### Work instructions
Reproduce every one of the following rows verbatim, line by line, without any alteration.

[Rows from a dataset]
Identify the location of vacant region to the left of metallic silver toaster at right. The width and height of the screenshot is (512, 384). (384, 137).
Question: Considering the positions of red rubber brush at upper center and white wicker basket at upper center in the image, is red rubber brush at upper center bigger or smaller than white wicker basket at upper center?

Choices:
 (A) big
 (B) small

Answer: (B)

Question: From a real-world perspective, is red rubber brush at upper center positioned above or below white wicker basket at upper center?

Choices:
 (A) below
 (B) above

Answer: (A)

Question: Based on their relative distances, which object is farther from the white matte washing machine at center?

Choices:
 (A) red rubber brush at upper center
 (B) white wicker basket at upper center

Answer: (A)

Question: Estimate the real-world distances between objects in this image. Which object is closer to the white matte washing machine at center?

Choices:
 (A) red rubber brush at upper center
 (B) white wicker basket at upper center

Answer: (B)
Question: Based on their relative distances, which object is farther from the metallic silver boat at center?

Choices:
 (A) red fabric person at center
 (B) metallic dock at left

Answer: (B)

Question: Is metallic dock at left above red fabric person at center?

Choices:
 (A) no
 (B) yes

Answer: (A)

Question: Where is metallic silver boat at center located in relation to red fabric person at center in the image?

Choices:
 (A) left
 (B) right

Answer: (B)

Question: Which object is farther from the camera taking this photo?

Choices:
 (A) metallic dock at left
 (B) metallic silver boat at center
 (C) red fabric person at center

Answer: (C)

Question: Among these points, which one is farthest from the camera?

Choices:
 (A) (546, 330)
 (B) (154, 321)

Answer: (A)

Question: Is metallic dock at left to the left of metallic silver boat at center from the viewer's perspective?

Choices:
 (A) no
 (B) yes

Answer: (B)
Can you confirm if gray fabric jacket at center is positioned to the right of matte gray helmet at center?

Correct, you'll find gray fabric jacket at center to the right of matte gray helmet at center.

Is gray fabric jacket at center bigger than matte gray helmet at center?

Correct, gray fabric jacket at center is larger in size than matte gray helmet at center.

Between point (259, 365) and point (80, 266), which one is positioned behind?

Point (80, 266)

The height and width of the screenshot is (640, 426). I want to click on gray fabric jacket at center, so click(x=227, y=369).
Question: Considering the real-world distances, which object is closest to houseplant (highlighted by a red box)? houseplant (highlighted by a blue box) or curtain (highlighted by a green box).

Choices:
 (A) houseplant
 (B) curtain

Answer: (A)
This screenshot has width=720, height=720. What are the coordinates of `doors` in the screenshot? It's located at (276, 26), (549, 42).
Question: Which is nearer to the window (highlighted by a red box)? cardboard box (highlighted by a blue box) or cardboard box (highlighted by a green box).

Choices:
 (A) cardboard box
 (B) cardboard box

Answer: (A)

### Answer to the task
Identify the location of vacant region to the left of metallic silver toaster at right. The width and height of the screenshot is (512, 384). (384, 137).
Question: Considering the positions of red rubber brush at upper center and white wicker basket at upper center in the image, is red rubber brush at upper center bigger or smaller than white wicker basket at upper center?

Choices:
 (A) big
 (B) small

Answer: (B)

Question: From a real-world perspective, is red rubber brush at upper center positioned above or below white wicker basket at upper center?

Choices:
 (A) below
 (B) above

Answer: (A)

Question: Based on their relative distances, which object is farther from the white matte washing machine at center?

Choices:
 (A) red rubber brush at upper center
 (B) white wicker basket at upper center

Answer: (A)

Question: Estimate the real-world distances between objects in this image. Which object is closer to the white matte washing machine at center?

Choices:
 (A) red rubber brush at upper center
 (B) white wicker basket at upper center

Answer: (B)
Question: Based on their relative distances, which object is farther from the metallic silver boat at center?

Choices:
 (A) red fabric person at center
 (B) metallic dock at left

Answer: (B)

Question: Is metallic dock at left above red fabric person at center?

Choices:
 (A) no
 (B) yes

Answer: (A)

Question: Where is metallic silver boat at center located in relation to red fabric person at center in the image?

Choices:
 (A) left
 (B) right

Answer: (B)

Question: Which object is farther from the camera taking this photo?

Choices:
 (A) metallic dock at left
 (B) metallic silver boat at center
 (C) red fabric person at center

Answer: (C)

Question: Among these points, which one is farthest from the camera?

Choices:
 (A) (546, 330)
 (B) (154, 321)

Answer: (A)

Question: Is metallic dock at left to the left of metallic silver boat at center from the viewer's perspective?

Choices:
 (A) no
 (B) yes

Answer: (B)
Can you confirm if gray fabric jacket at center is positioned to the right of matte gray helmet at center?

Correct, you'll find gray fabric jacket at center to the right of matte gray helmet at center.

Is gray fabric jacket at center bigger than matte gray helmet at center?

Correct, gray fabric jacket at center is larger in size than matte gray helmet at center.

Between point (259, 365) and point (80, 266), which one is positioned behind?

Point (80, 266)

The height and width of the screenshot is (640, 426). I want to click on gray fabric jacket at center, so click(x=227, y=369).
Question: Considering the real-world distances, which object is closest to houseplant (highlighted by a red box)? houseplant (highlighted by a blue box) or curtain (highlighted by a green box).

Choices:
 (A) houseplant
 (B) curtain

Answer: (A)
This screenshot has width=720, height=720. What are the coordinates of `doors` in the screenshot? It's located at (276, 26), (549, 42).
Question: Which is nearer to the window (highlighted by a red box)? cardboard box (highlighted by a blue box) or cardboard box (highlighted by a green box).

Choices:
 (A) cardboard box
 (B) cardboard box

Answer: (A)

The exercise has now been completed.